Set the material down again exactly, line by line, skipping each picture.

SUPPLIED DATA
----
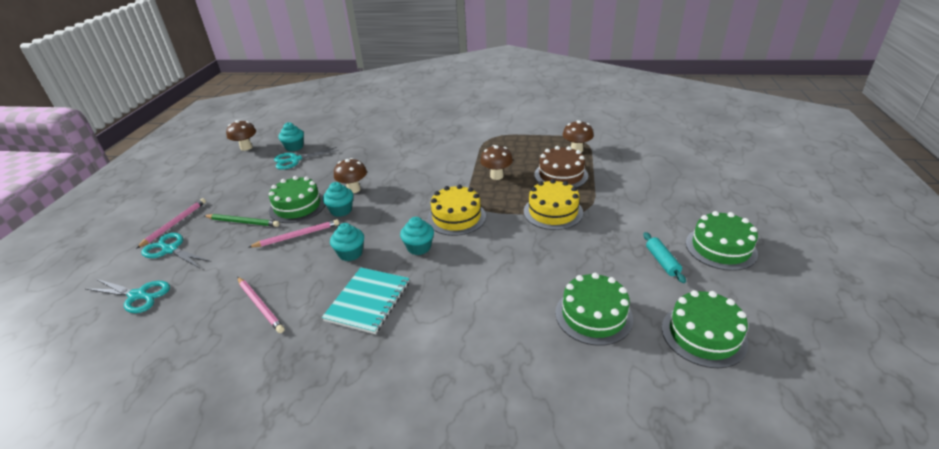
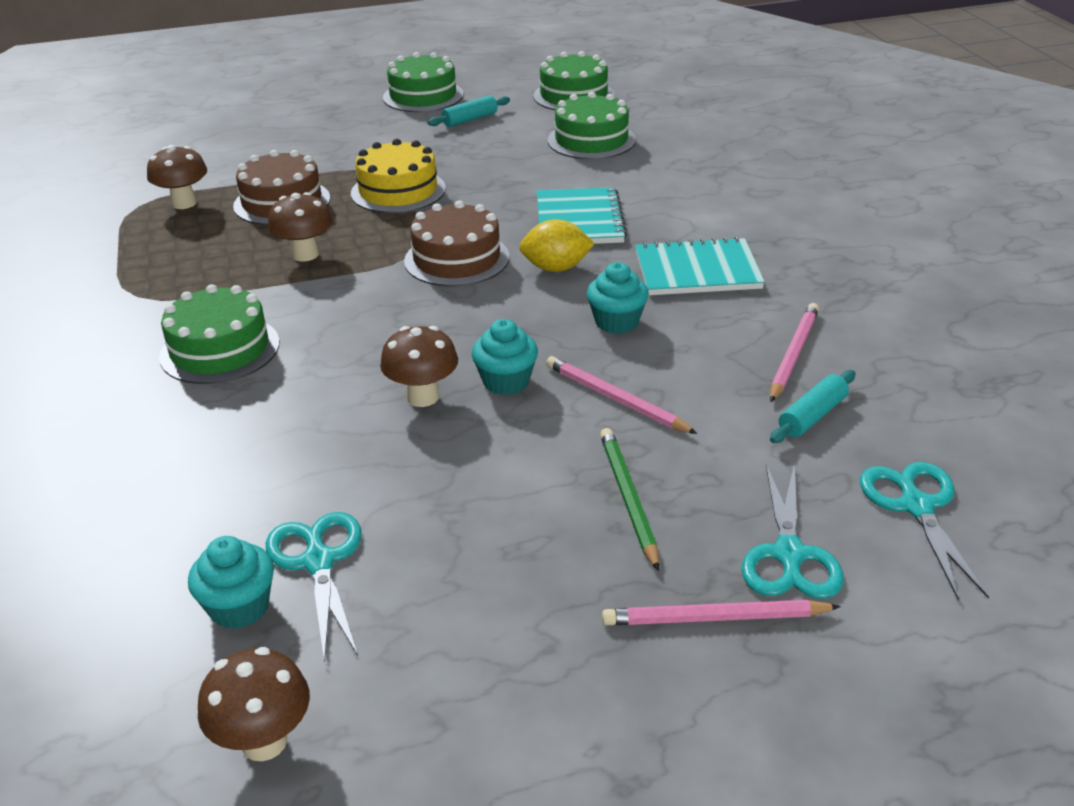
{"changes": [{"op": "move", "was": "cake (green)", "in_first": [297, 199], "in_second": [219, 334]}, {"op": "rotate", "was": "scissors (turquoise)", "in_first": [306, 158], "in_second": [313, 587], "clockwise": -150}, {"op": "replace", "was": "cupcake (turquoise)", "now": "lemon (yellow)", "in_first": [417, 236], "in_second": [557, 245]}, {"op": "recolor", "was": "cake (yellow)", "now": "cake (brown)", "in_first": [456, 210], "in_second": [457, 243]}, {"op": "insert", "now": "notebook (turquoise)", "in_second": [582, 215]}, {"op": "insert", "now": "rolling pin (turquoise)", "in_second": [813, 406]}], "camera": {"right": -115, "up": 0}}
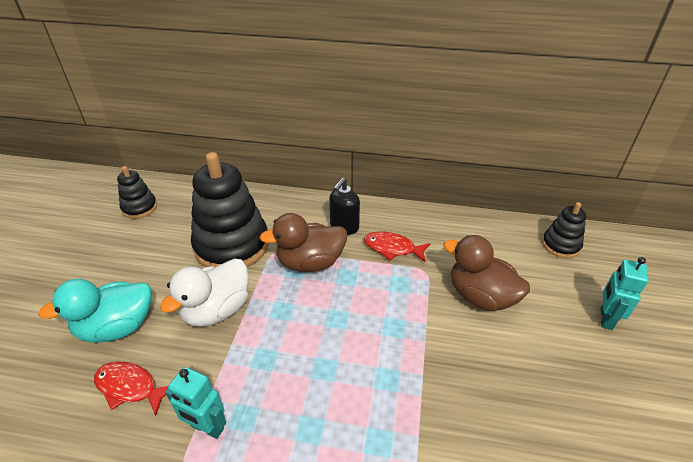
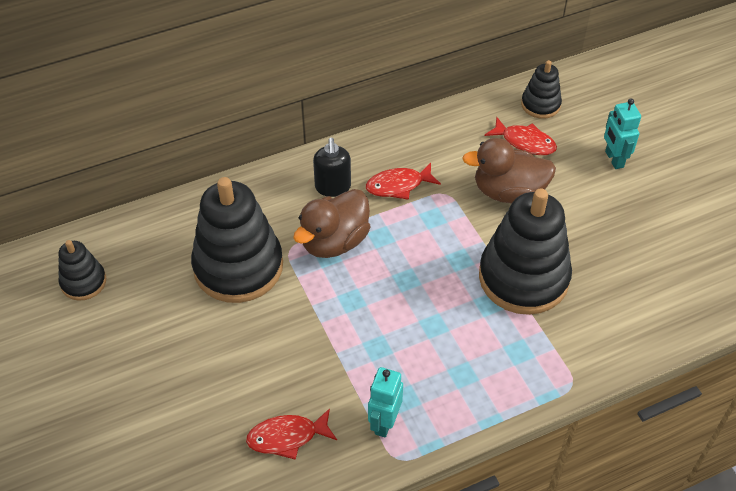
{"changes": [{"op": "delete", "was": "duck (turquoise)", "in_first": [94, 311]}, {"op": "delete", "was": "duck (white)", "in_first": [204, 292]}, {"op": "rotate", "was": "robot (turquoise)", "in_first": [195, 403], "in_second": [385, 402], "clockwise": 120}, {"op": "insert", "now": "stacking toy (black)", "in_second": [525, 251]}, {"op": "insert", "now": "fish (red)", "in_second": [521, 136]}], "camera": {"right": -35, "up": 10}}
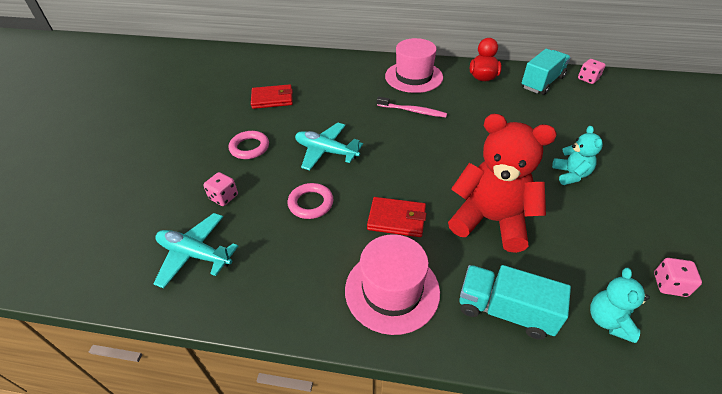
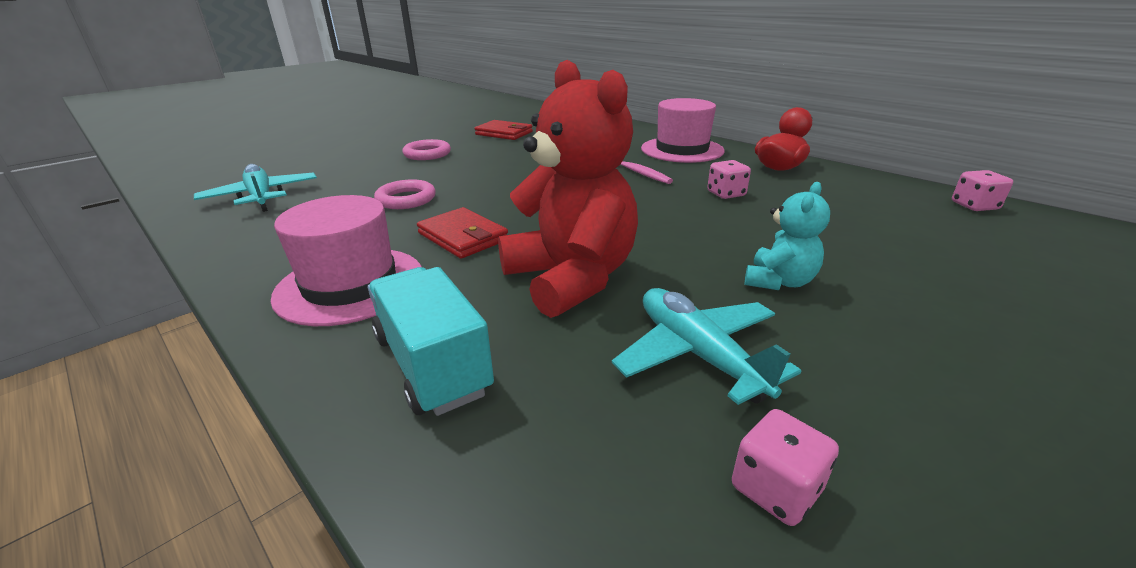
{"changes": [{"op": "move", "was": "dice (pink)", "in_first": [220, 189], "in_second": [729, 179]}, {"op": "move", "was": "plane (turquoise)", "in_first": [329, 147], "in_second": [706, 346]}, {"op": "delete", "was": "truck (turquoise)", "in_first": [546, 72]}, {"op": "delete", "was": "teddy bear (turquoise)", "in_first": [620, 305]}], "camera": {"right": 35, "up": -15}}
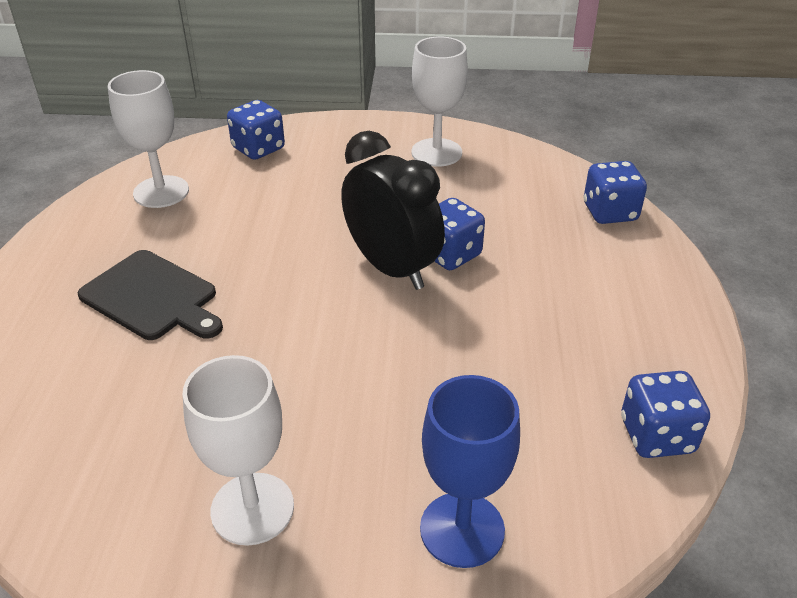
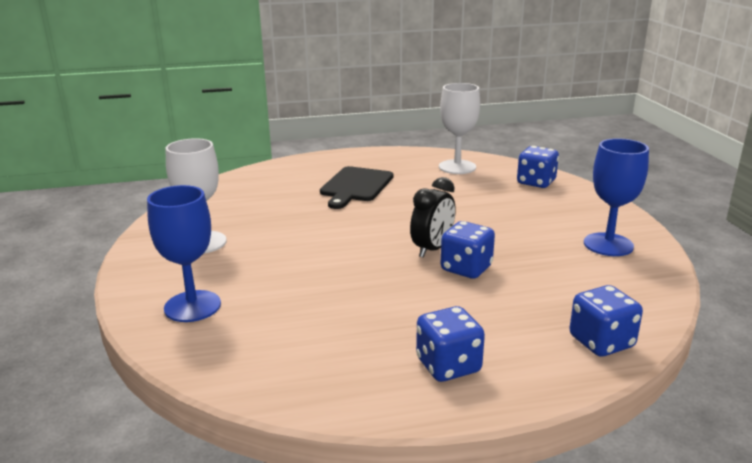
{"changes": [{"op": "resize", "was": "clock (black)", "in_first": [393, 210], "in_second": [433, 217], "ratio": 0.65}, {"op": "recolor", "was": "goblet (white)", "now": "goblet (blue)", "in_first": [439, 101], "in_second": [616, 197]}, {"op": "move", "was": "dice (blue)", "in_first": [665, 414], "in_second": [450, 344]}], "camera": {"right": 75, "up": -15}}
----
RESULT
{"changes": [{"op": "move", "was": "cake (green)", "in_first": [297, 199], "in_second": [219, 334]}, {"op": "rotate", "was": "scissors (turquoise)", "in_first": [306, 158], "in_second": [313, 587], "clockwise": -150}, {"op": "replace", "was": "cupcake (turquoise)", "now": "lemon (yellow)", "in_first": [417, 236], "in_second": [557, 245]}, {"op": "recolor", "was": "cake (yellow)", "now": "cake (brown)", "in_first": [456, 210], "in_second": [457, 243]}, {"op": "insert", "now": "notebook (turquoise)", "in_second": [582, 215]}, {"op": "insert", "now": "rolling pin (turquoise)", "in_second": [813, 406]}], "camera": {"right": -115, "up": 0}}
{"changes": [{"op": "delete", "was": "duck (turquoise)", "in_first": [94, 311]}, {"op": "delete", "was": "duck (white)", "in_first": [204, 292]}, {"op": "rotate", "was": "robot (turquoise)", "in_first": [195, 403], "in_second": [385, 402], "clockwise": 120}, {"op": "insert", "now": "stacking toy (black)", "in_second": [525, 251]}, {"op": "insert", "now": "fish (red)", "in_second": [521, 136]}], "camera": {"right": -35, "up": 10}}
{"changes": [{"op": "move", "was": "dice (pink)", "in_first": [220, 189], "in_second": [729, 179]}, {"op": "move", "was": "plane (turquoise)", "in_first": [329, 147], "in_second": [706, 346]}, {"op": "delete", "was": "truck (turquoise)", "in_first": [546, 72]}, {"op": "delete", "was": "teddy bear (turquoise)", "in_first": [620, 305]}], "camera": {"right": 35, "up": -15}}
{"changes": [{"op": "resize", "was": "clock (black)", "in_first": [393, 210], "in_second": [433, 217], "ratio": 0.65}, {"op": "recolor", "was": "goblet (white)", "now": "goblet (blue)", "in_first": [439, 101], "in_second": [616, 197]}, {"op": "move", "was": "dice (blue)", "in_first": [665, 414], "in_second": [450, 344]}], "camera": {"right": 75, "up": -15}}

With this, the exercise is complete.